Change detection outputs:
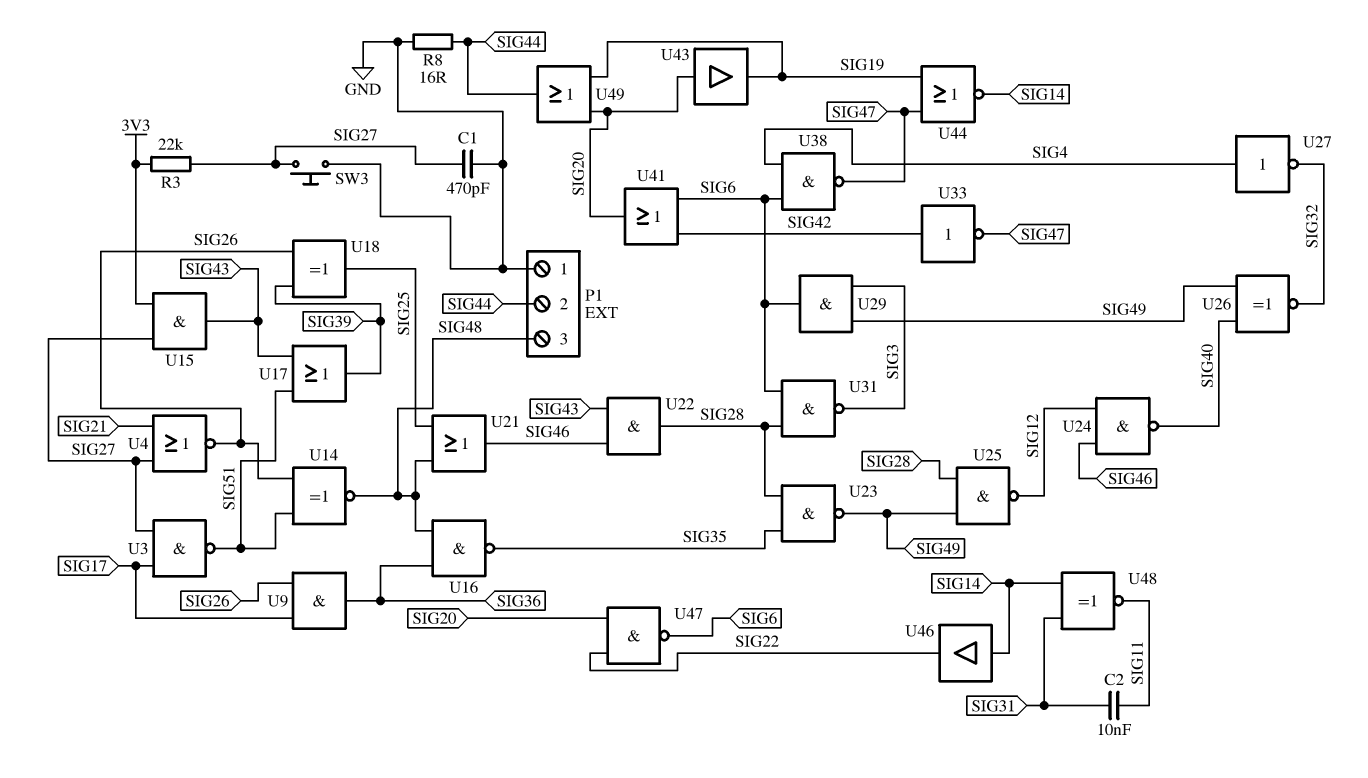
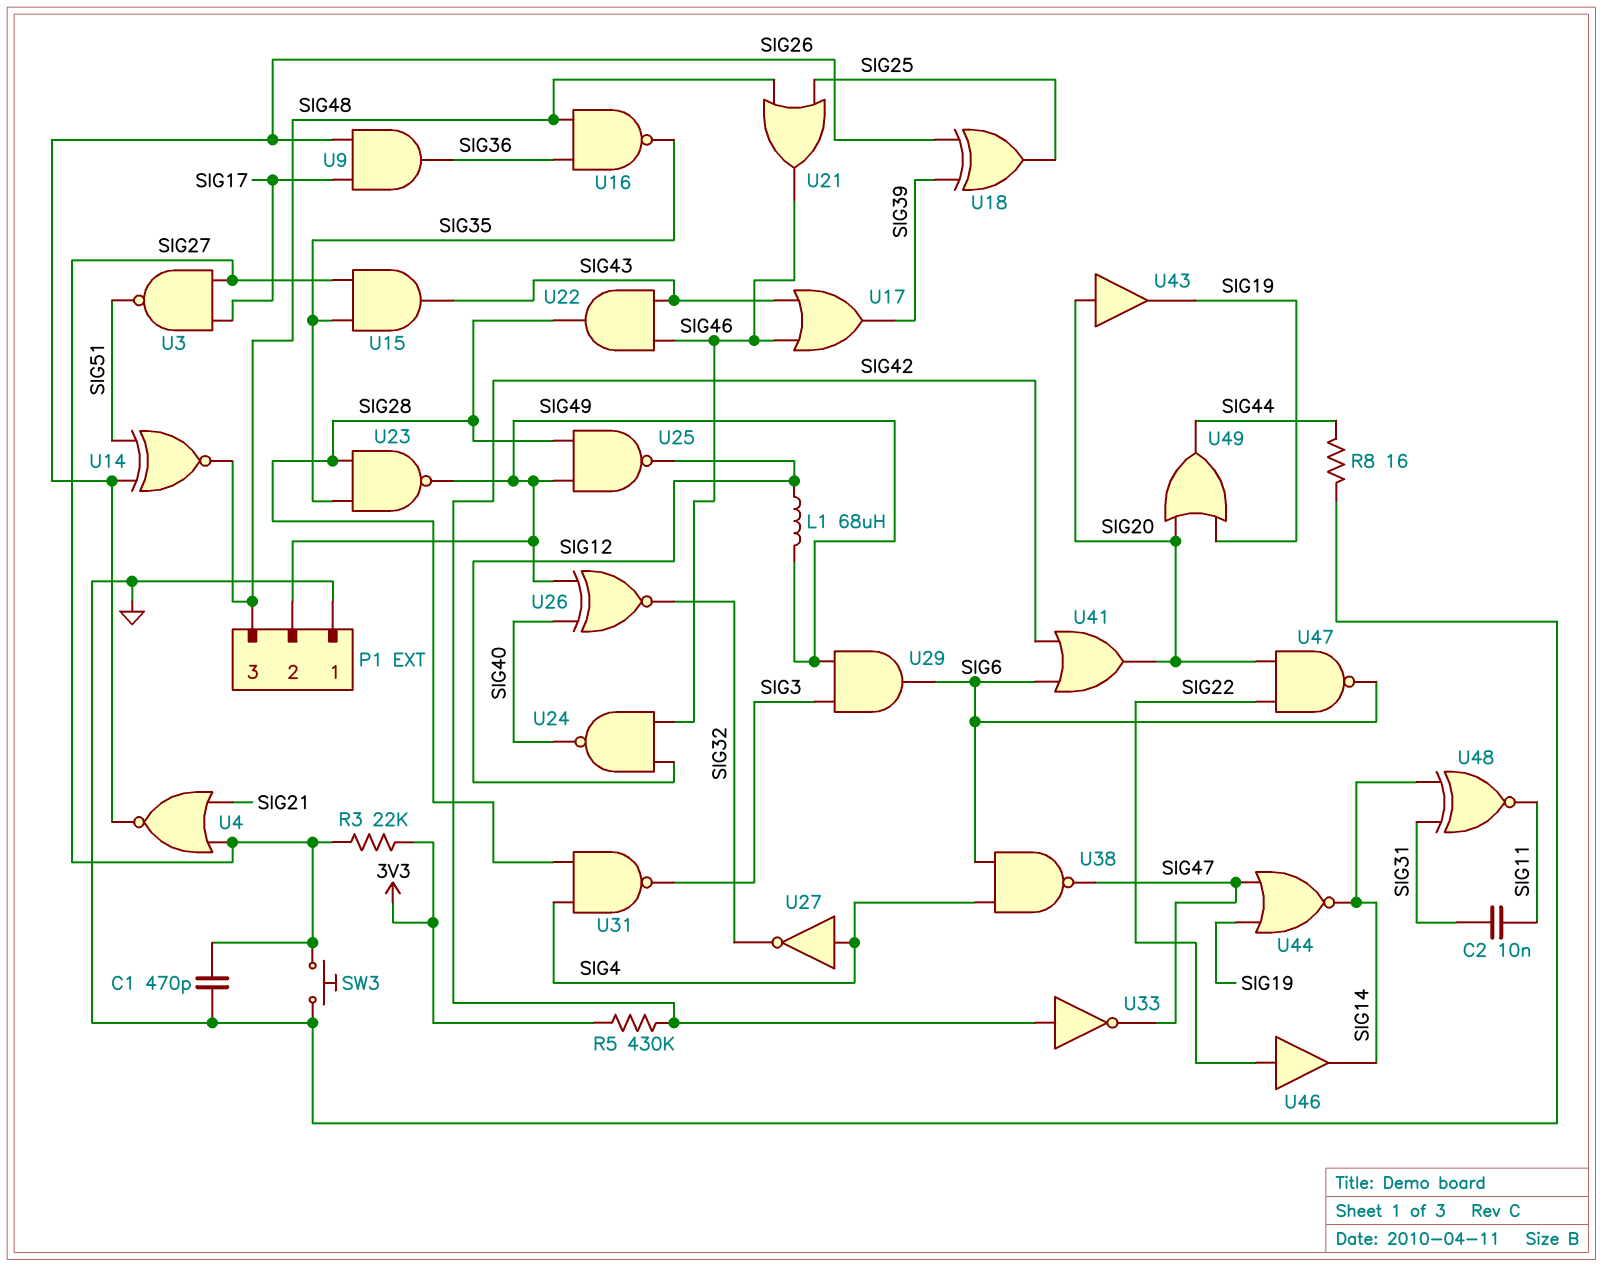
L1: none -> 68uH (SIG12, SIG49)
P1 pin 2: SIG44 -> SIG49
R5: none -> 430k (3V3, SIG42)
U15: AND (in 3V3, in SIG27, out SIG43) -> AND (in SIG27, in SIG35, out SIG43)
U17: OR (in SIG43, in SIG51, out SIG39) -> OR (in SIG43, in SIG46, out SIG39)
U31: NAND (in SIG6, in SIG28, out SIG3) -> NAND (in SIG4, in SIG28, out SIG3)
U46: buffer (in SIG14, out SIG22) -> buffer (in SIG22, out SIG14)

■ **EXERCISE DETAILS**
Nothing but the lines from the one containing "P1 pin 2: SIG44 -> SIG49" through the last line of the data above should be set down, word for word.

■ **RESPONSE TO THE TASK**
P1 pin 2: SIG44 -> SIG49
R5: none -> 430k (3V3, SIG42)
U15: AND (in 3V3, in SIG27, out SIG43) -> AND (in SIG27, in SIG35, out SIG43)
U17: OR (in SIG43, in SIG51, out SIG39) -> OR (in SIG43, in SIG46, out SIG39)
U31: NAND (in SIG6, in SIG28, out SIG3) -> NAND (in SIG4, in SIG28, out SIG3)
U46: buffer (in SIG14, out SIG22) -> buffer (in SIG22, out SIG14)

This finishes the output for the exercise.